▶ [Task]:
Go to the line that contains "(505, 157) = (349, 128): none", then write out that line and all that follow to the end of the listing, exactly and without pictures.
□ □ □ □
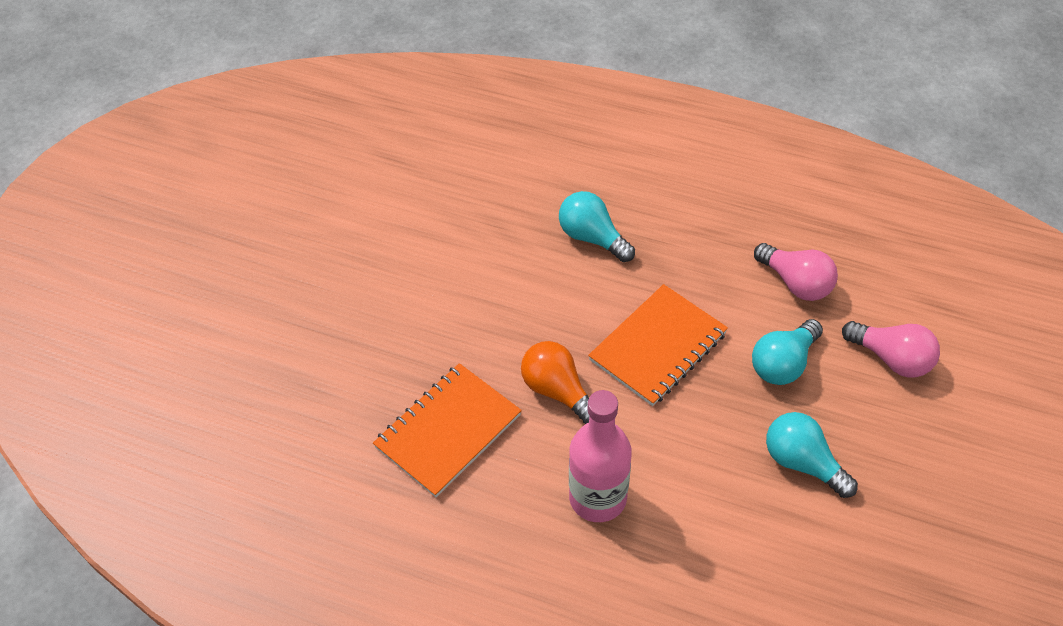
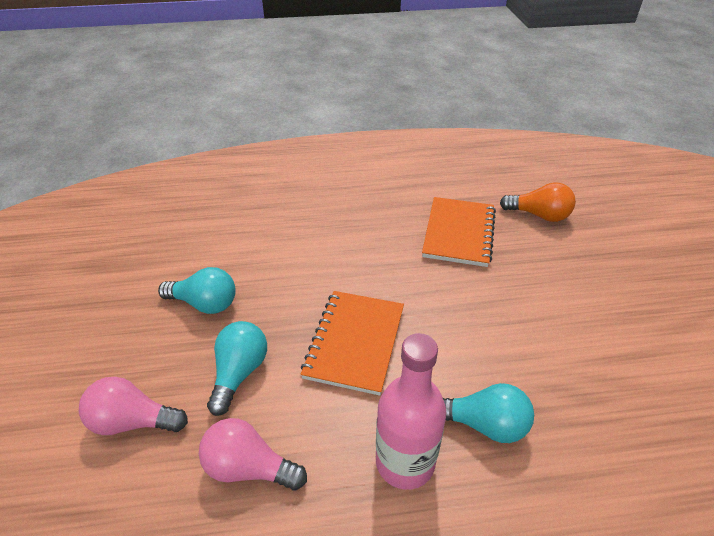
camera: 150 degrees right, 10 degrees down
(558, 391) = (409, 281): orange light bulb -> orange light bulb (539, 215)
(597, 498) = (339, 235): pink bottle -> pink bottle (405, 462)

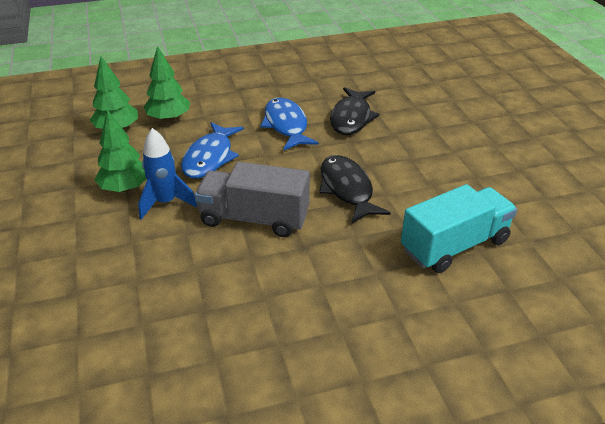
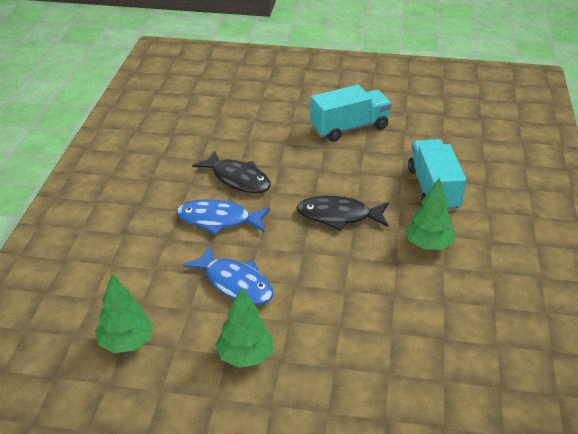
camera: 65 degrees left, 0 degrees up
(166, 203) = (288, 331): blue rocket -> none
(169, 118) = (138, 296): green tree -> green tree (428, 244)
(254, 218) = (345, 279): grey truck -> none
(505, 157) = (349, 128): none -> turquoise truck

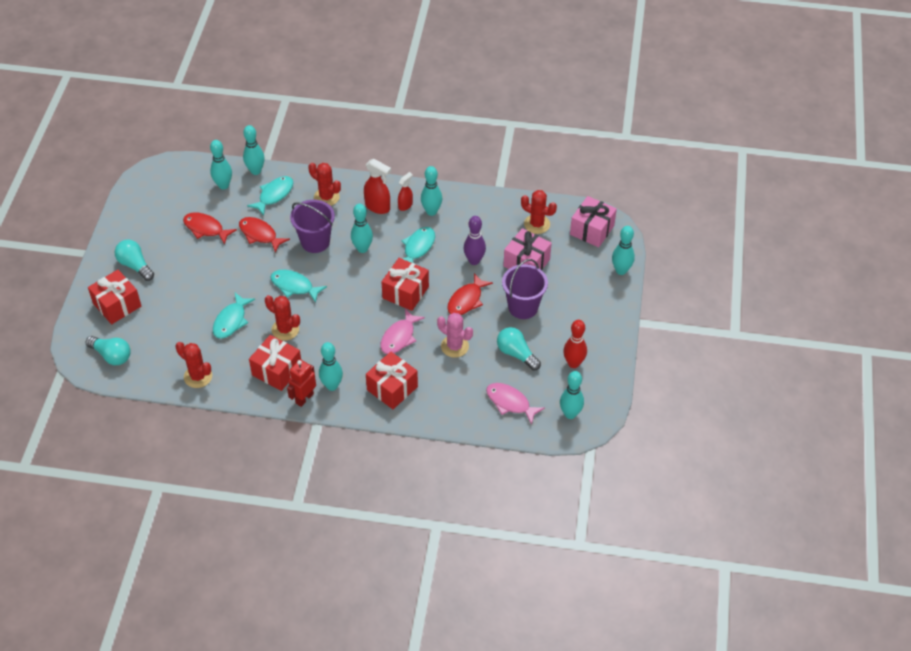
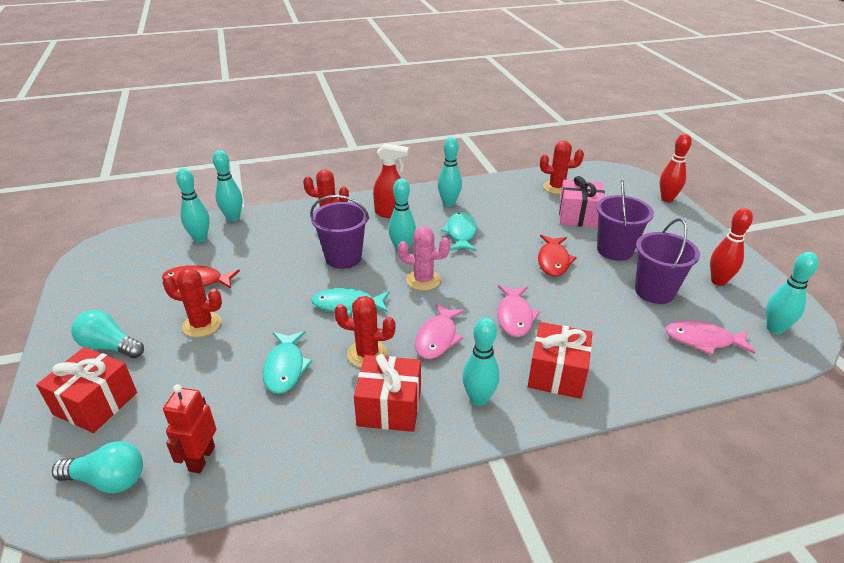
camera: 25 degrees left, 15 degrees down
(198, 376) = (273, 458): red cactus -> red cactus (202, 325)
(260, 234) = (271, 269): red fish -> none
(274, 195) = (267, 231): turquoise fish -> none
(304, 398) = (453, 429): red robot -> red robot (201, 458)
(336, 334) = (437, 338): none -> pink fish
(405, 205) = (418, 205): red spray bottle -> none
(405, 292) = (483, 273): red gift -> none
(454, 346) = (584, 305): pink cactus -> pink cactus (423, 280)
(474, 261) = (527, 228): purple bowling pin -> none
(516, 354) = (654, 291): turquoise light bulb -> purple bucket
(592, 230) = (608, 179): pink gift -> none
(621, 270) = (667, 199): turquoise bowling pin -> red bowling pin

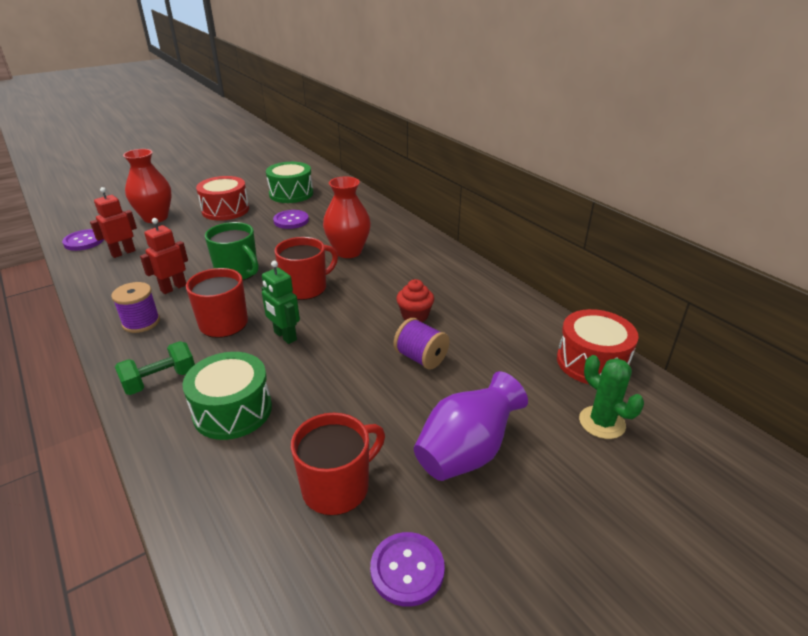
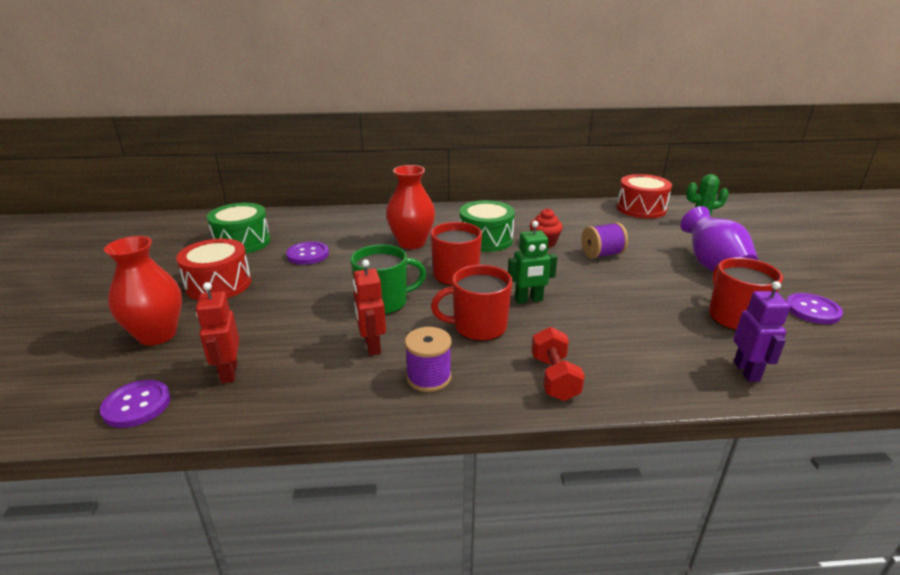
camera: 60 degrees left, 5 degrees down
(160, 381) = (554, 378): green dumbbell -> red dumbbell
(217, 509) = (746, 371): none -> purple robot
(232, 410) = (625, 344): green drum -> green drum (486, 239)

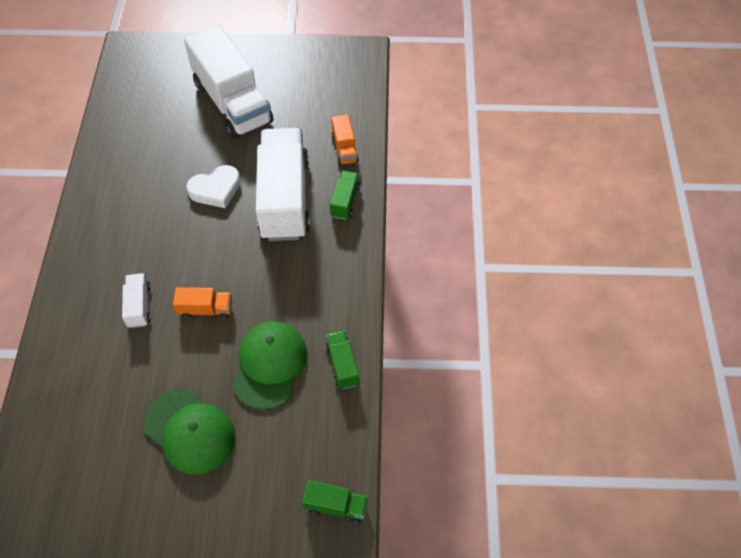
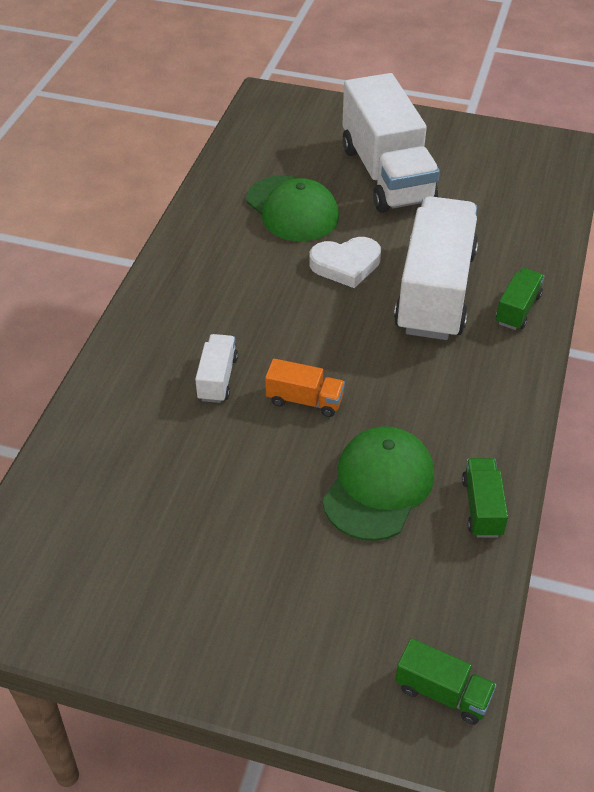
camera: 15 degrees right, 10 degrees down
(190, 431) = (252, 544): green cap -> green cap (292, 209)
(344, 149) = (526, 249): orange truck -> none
□ □ □ □
▶ [Result]:
(505, 157) = (349, 128): none -> turquoise truck

camera: 25 degrees left, 15 degrees down
(198, 376) = (273, 458): red cactus -> red cactus (202, 325)
(260, 234) = (271, 269): red fish -> none
(274, 195) = (267, 231): turquoise fish -> none
(304, 398) = (453, 429): red robot -> red robot (201, 458)
(336, 334) = (437, 338): none -> pink fish
(405, 205) = (418, 205): red spray bottle -> none
(405, 292) = (483, 273): red gift -> none
(454, 346) = (584, 305): pink cactus -> pink cactus (423, 280)
(474, 261) = (527, 228): purple bowling pin -> none
(516, 354) = (654, 291): turquoise light bulb -> purple bucket
(592, 230) = (608, 179): pink gift -> none
(621, 270) = (667, 199): turquoise bowling pin -> red bowling pin

camera: 60 degrees left, 5 degrees down
(160, 381) = (554, 378): green dumbbell -> red dumbbell
(217, 509) = (746, 371): none -> purple robot
(232, 410) = (625, 344): green drum -> green drum (486, 239)

camera: 15 degrees right, 10 degrees down
(190, 431) = (252, 544): green cap -> green cap (292, 209)
(344, 149) = (526, 249): orange truck -> none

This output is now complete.